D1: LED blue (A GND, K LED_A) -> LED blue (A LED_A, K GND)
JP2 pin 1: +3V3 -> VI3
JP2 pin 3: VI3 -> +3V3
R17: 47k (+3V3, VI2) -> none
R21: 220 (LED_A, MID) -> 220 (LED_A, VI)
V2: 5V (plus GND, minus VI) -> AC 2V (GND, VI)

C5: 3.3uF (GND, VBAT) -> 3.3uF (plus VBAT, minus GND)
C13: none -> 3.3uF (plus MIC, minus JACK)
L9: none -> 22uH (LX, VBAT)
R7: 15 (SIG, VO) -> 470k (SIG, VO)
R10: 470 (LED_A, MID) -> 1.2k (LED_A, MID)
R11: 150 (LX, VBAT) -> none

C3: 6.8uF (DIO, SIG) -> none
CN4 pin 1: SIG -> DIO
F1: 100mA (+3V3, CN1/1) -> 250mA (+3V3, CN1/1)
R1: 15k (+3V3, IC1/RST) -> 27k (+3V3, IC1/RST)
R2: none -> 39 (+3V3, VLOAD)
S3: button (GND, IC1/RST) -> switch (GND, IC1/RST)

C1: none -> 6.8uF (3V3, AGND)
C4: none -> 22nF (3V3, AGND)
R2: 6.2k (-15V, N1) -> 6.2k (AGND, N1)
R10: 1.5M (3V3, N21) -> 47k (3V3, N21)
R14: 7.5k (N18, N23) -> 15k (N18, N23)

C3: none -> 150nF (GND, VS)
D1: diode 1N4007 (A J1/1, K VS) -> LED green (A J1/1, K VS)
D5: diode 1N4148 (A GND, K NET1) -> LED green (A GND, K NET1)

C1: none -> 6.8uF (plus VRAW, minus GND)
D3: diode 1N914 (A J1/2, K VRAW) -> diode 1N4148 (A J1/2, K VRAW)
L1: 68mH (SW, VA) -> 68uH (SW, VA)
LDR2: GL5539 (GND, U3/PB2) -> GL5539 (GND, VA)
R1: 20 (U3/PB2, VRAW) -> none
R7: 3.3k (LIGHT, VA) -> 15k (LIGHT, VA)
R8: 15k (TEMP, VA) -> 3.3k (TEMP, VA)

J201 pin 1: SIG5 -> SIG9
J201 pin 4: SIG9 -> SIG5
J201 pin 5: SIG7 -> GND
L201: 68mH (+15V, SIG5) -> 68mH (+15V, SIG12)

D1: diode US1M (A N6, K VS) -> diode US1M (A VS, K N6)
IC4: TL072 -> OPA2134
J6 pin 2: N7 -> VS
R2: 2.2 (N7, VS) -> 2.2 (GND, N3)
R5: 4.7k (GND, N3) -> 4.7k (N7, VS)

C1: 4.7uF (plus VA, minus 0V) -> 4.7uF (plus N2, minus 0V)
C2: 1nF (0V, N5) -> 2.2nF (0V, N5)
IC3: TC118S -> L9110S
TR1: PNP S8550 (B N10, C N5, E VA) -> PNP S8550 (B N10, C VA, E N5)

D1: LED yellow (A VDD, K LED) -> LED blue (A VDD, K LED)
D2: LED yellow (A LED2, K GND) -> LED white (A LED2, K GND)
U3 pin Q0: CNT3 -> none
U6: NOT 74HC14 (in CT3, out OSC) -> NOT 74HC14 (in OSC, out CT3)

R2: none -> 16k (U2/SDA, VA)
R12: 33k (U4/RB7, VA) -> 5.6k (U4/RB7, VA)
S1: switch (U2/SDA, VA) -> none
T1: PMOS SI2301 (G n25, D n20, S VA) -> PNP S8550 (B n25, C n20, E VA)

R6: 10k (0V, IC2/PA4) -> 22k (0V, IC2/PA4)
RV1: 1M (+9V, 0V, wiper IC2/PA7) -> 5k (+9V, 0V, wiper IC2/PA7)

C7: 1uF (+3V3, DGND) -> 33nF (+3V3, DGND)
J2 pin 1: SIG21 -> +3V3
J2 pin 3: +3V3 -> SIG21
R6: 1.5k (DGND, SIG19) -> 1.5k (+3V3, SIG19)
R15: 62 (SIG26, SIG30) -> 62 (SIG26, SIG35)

◆ ◆ ◆

> [DIRECTIONS FOR THIS TASK] All that is wanted is a faithful reproduction of the line above with "C5: 3.3uF (GND, VBAT)", the line with "R2: none -> 39 (+3V3, VLOAD)", and every line in between.

> [TASK OUTPUT]
C5: 3.3uF (GND, VBAT) -> 3.3uF (plus VBAT, minus GND)
C13: none -> 3.3uF (plus MIC, minus JACK)
L9: none -> 22uH (LX, VBAT)
R7: 15 (SIG, VO) -> 470k (SIG, VO)
R10: 470 (LED_A, MID) -> 1.2k (LED_A, MID)
R11: 150 (LX, VBAT) -> none

C3: 6.8uF (DIO, SIG) -> none
CN4 pin 1: SIG -> DIO
F1: 100mA (+3V3, CN1/1) -> 250mA (+3V3, CN1/1)
R1: 15k (+3V3, IC1/RST) -> 27k (+3V3, IC1/RST)
R2: none -> 39 (+3V3, VLOAD)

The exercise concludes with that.